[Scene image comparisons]

★ ★ ★ ★

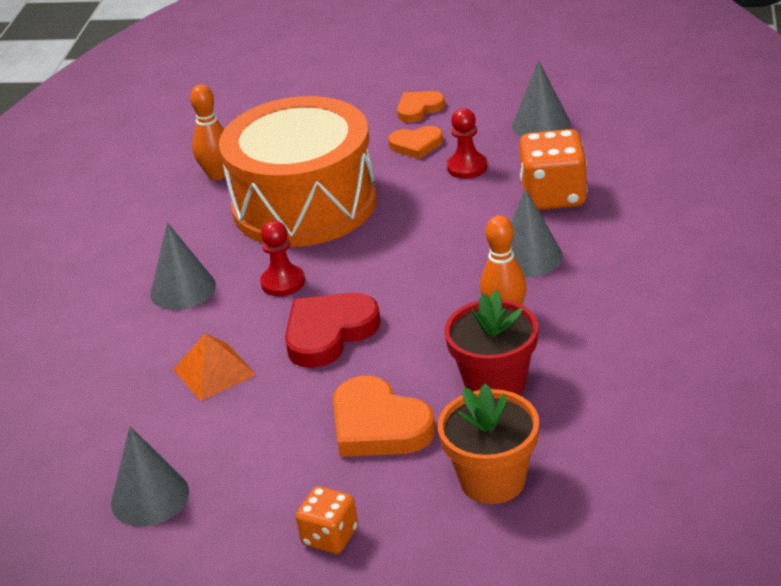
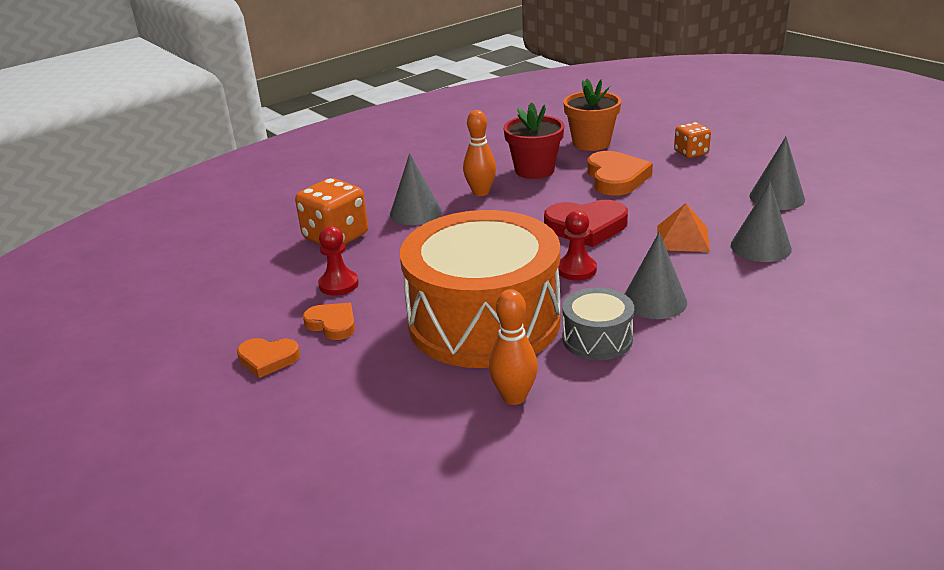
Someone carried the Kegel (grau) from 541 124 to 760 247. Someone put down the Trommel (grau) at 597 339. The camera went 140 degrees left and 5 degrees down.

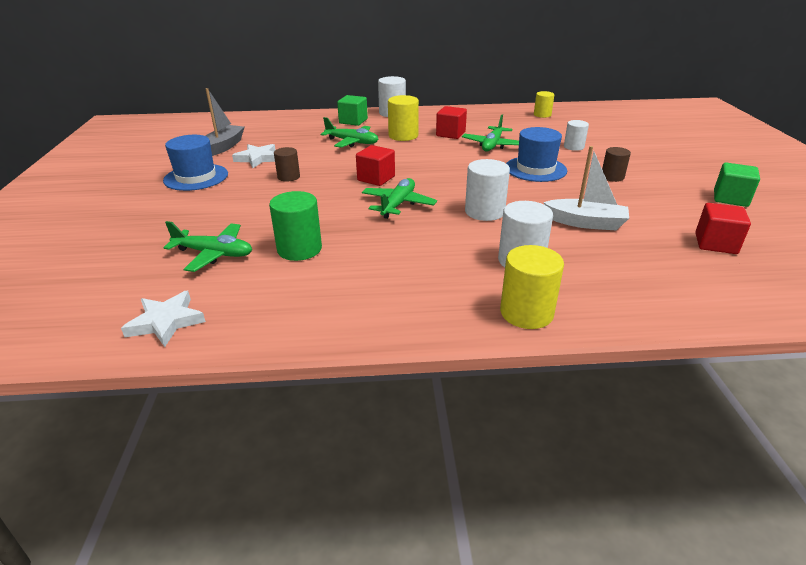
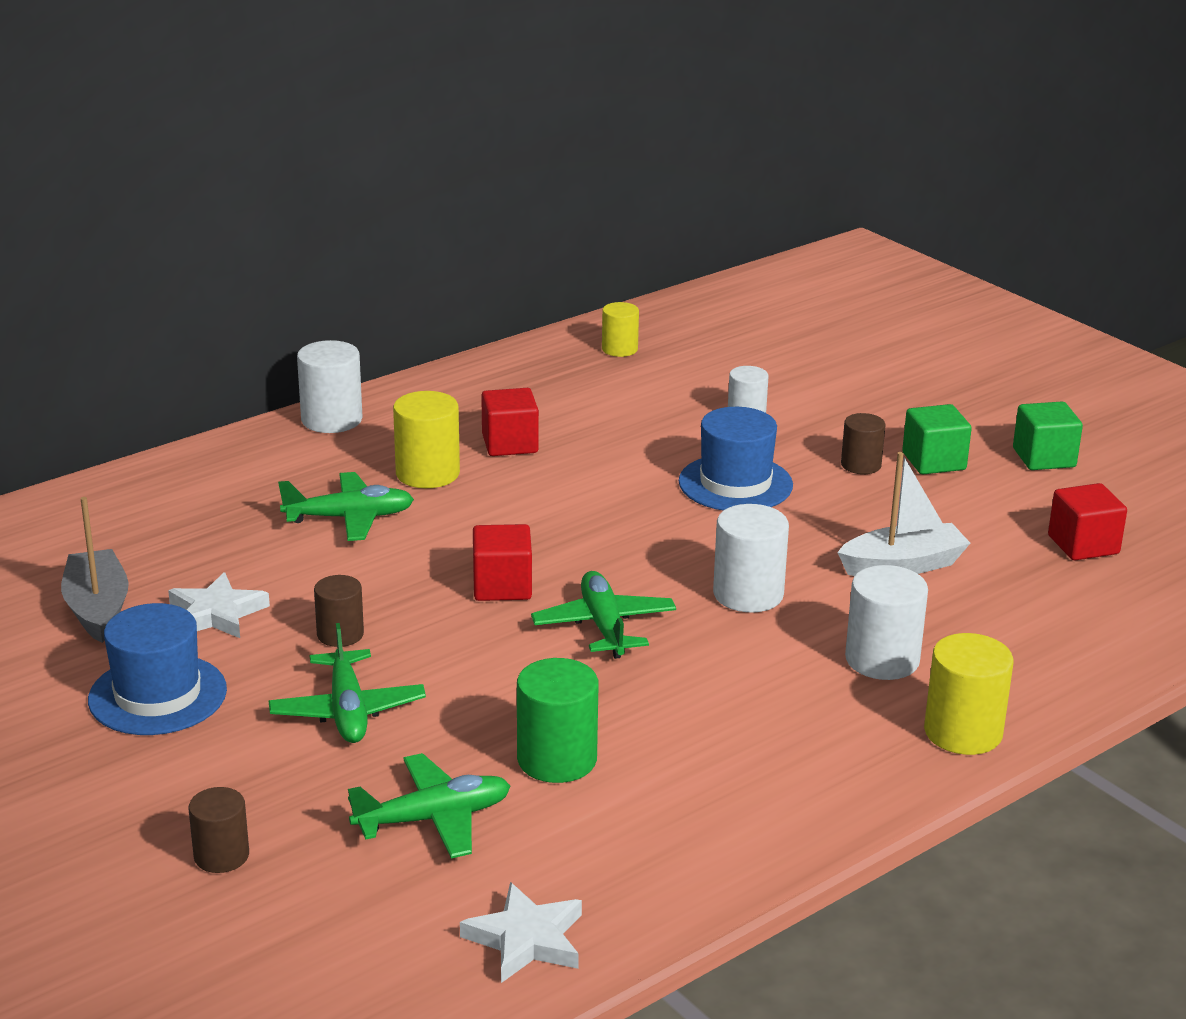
Someone carried the Kubus (grün) from 353 121 to 934 461. Someone carried the Flugzeug (grün) from 492 145 to 347 710. Someone put down the Vollzylinder (braun) at 221 856. The camera went 35 degrees left and 5 degrees down.

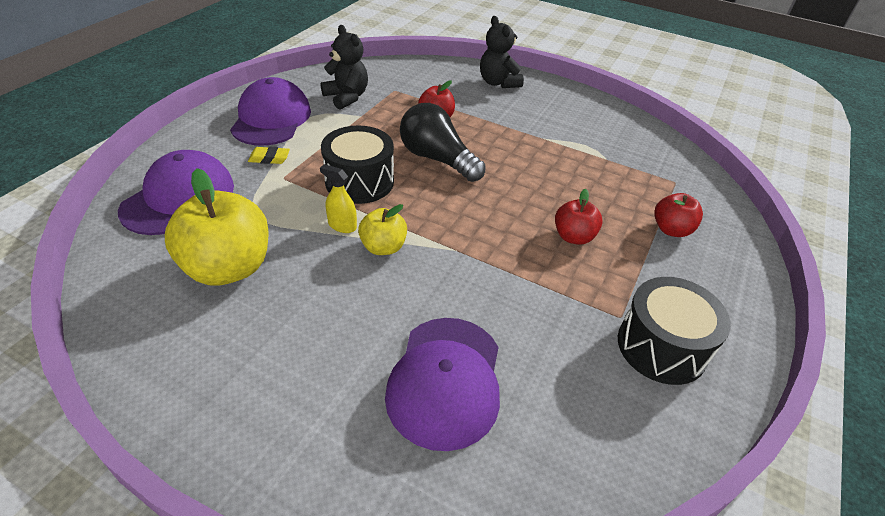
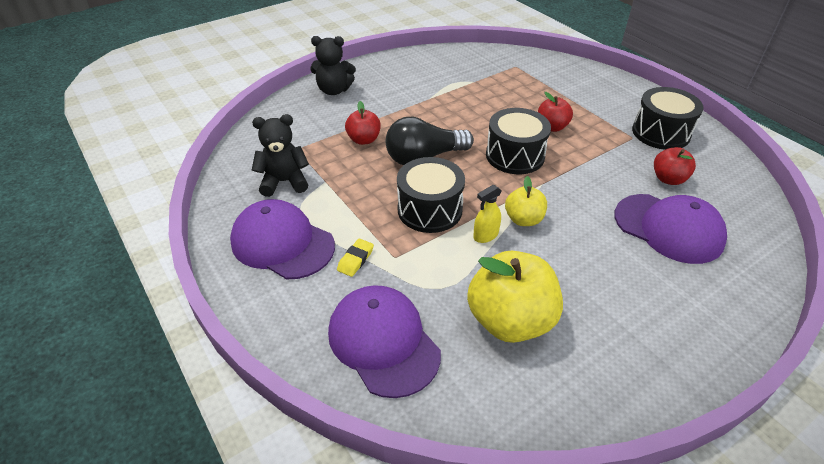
Someone carried the Apfel (rot) from 671 230 to 668 179. Someone put down the Trommel (schwarz) at 515 155. The camera went 60 degrees left and 0 degrees up.

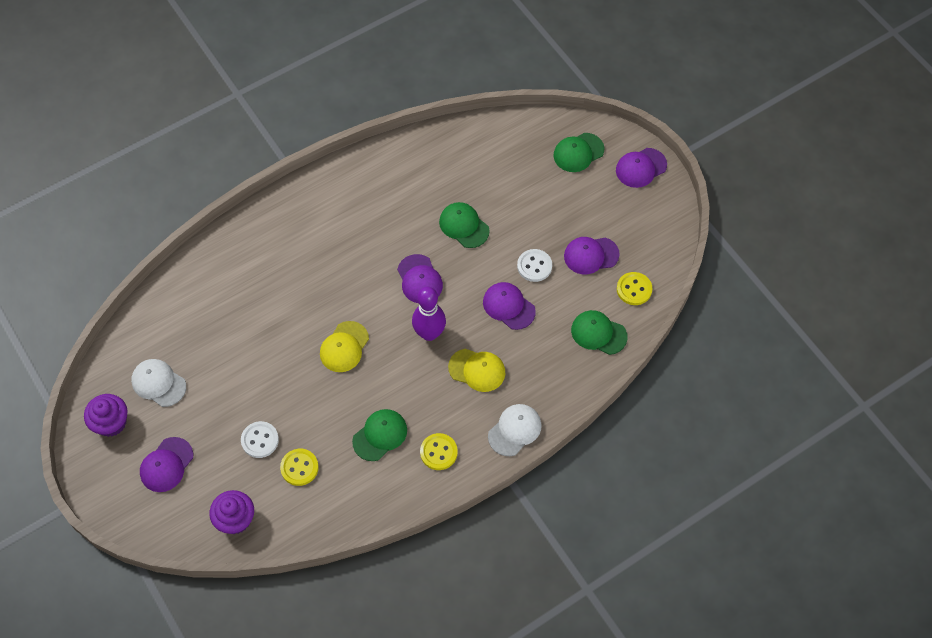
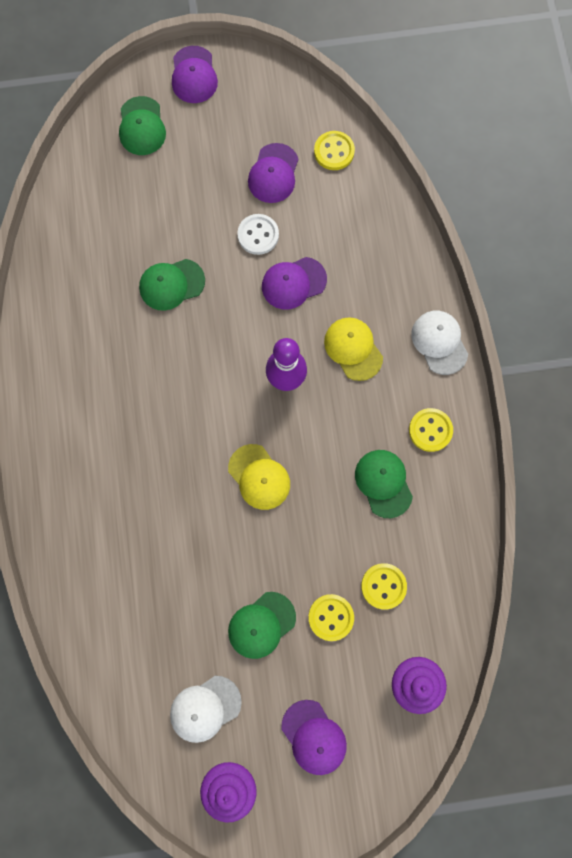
Someone took away the Kappe (lila) at 419 279. Someone carried the Kappe (grün) from 598 333 to 261 625. Someone rotated the Kappe (gelb) at 477 370 by 75 degrees counterclockwise. Someone repainted the Knopf (weiß) at 260 440, which became the Knopf (gelb) at 331 617. The camera went 65 degrees left and 15 degrees up.

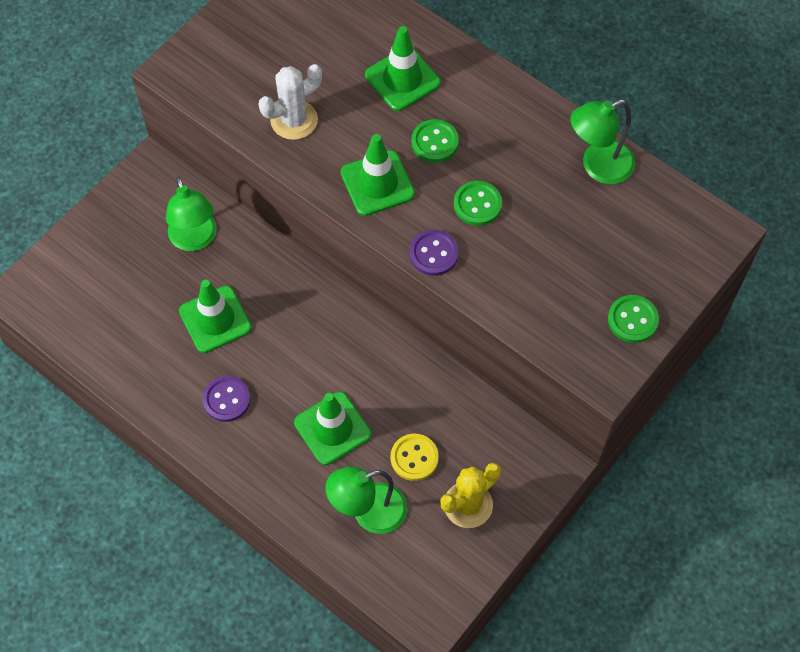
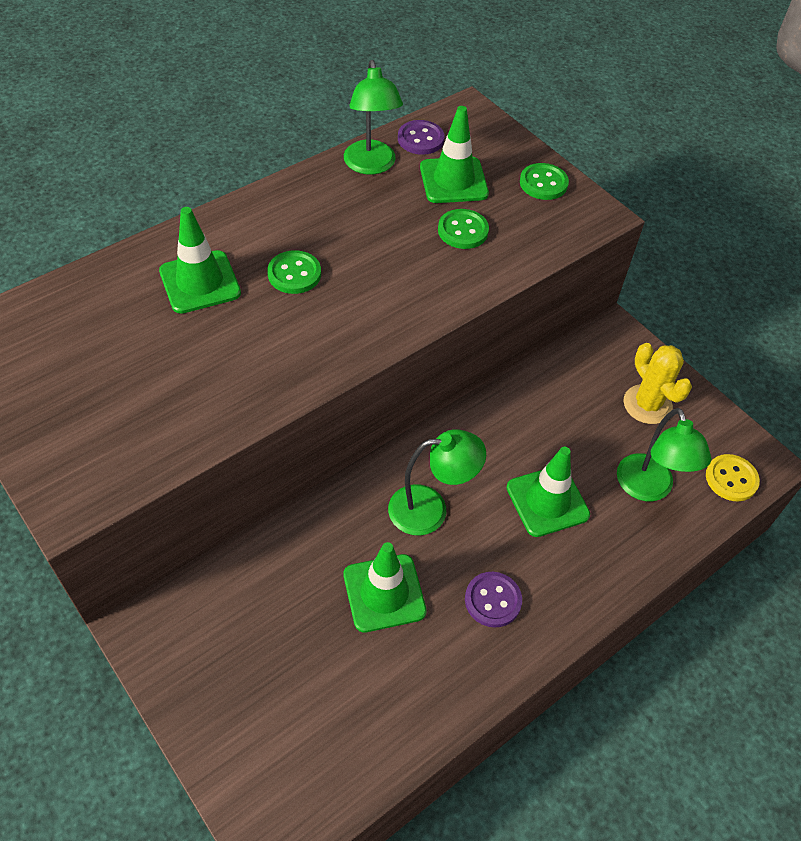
Someone took away the Kaktus (weiß) at 294 120. Someone carried the Leitkegel (grün) from 377 183 to 453 180. Someone carried the Lampe (grün) from 195 239 to 430 509. Someone carried the Knopf (grün) from 477 204 to 463 231. Someone carried the Knopf (lila) from 433 254 to 420 139. Someone carried the Knopf (gelb) from 414 458 to 731 479. The camera went 80 degrees left and 10 degrees down.

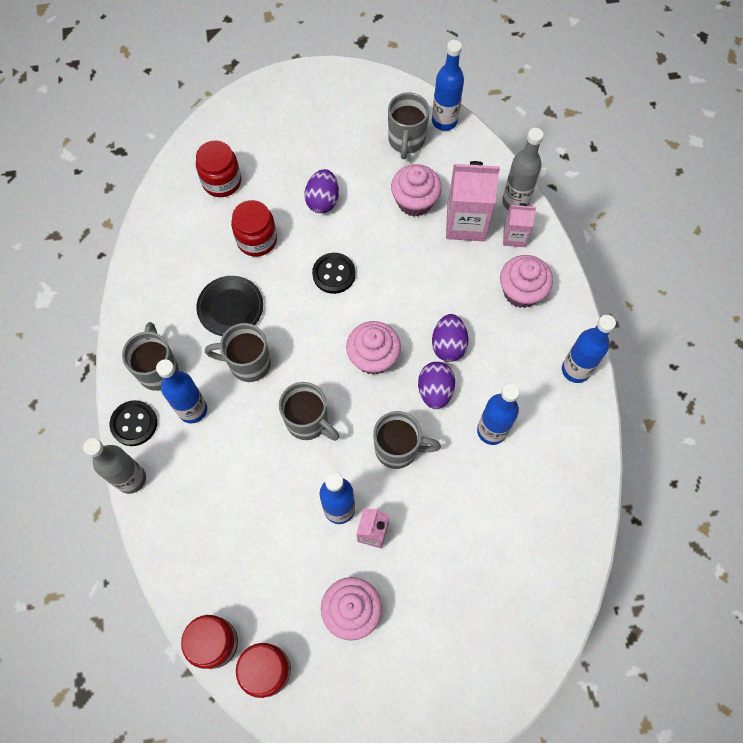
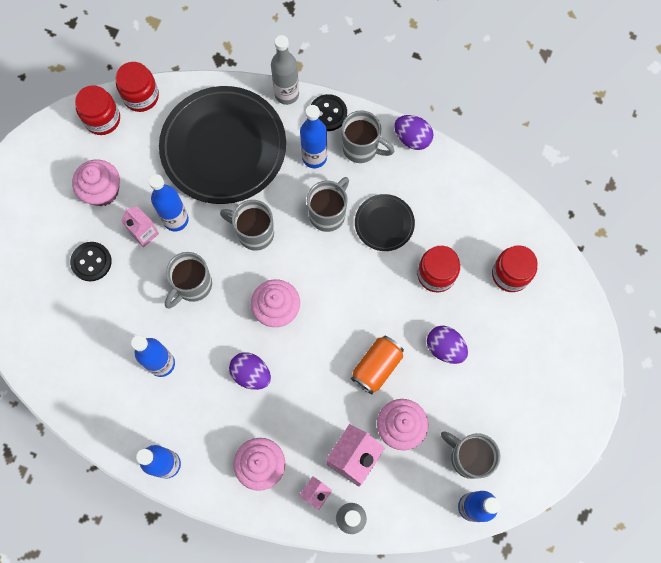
Someone carried the Knopf (schwarz) from 334 274 to 91 262. Someone carried the Ei (lila) from 435 391 to 412 138. Someone rotated the Tasse (grau) at 308 422 by 45 degrees clockwise. Someone put down the Teller (schwarz) at 223 148. Someone put down the Dose (orange) at 376 367. The camera went 120 degrees right and 5 degrees up.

★ ★ ★ ★

» INSTRUCTIONS FOR THE TASK
Without copying any picture, repeat all of the entries exactly.

» PROBLEM SOLUTION
Someone carried the Kegel (grau) from 541 124 to 760 247. Someone put down the Trommel (grau) at 597 339. The camera went 140 degrees left and 5 degrees down.

Someone carried the Kubus (grün) from 353 121 to 934 461. Someone carried the Flugzeug (grün) from 492 145 to 347 710. Someone put down the Vollzylinder (braun) at 221 856. The camera went 35 degrees left and 5 degrees down.

Someone carried the Apfel (rot) from 671 230 to 668 179. Someone put down the Trommel (schwarz) at 515 155. The camera went 60 degrees left and 0 degrees up.

Someone took away the Kappe (lila) at 419 279. Someone carried the Kappe (grün) from 598 333 to 261 625. Someone rotated the Kappe (gelb) at 477 370 by 75 degrees counterclockwise. Someone repainted the Knopf (weiß) at 260 440, which became the Knopf (gelb) at 331 617. The camera went 65 degrees left and 15 degrees up.

Someone took away the Kaktus (weiß) at 294 120. Someone carried the Leitkegel (grün) from 377 183 to 453 180. Someone carried the Lampe (grün) from 195 239 to 430 509. Someone carried the Knopf (grün) from 477 204 to 463 231. Someone carried the Knopf (lila) from 433 254 to 420 139. Someone carried the Knopf (gelb) from 414 458 to 731 479. The camera went 80 degrees left and 10 degrees down.

Someone carried the Knopf (schwarz) from 334 274 to 91 262. Someone carried the Ei (lila) from 435 391 to 412 138. Someone rotated the Tasse (grau) at 308 422 by 45 degrees clockwise. Someone put down the Teller (schwarz) at 223 148. Someone put down the Dose (orange) at 376 367. The camera went 120 degrees right and 5 degrees up.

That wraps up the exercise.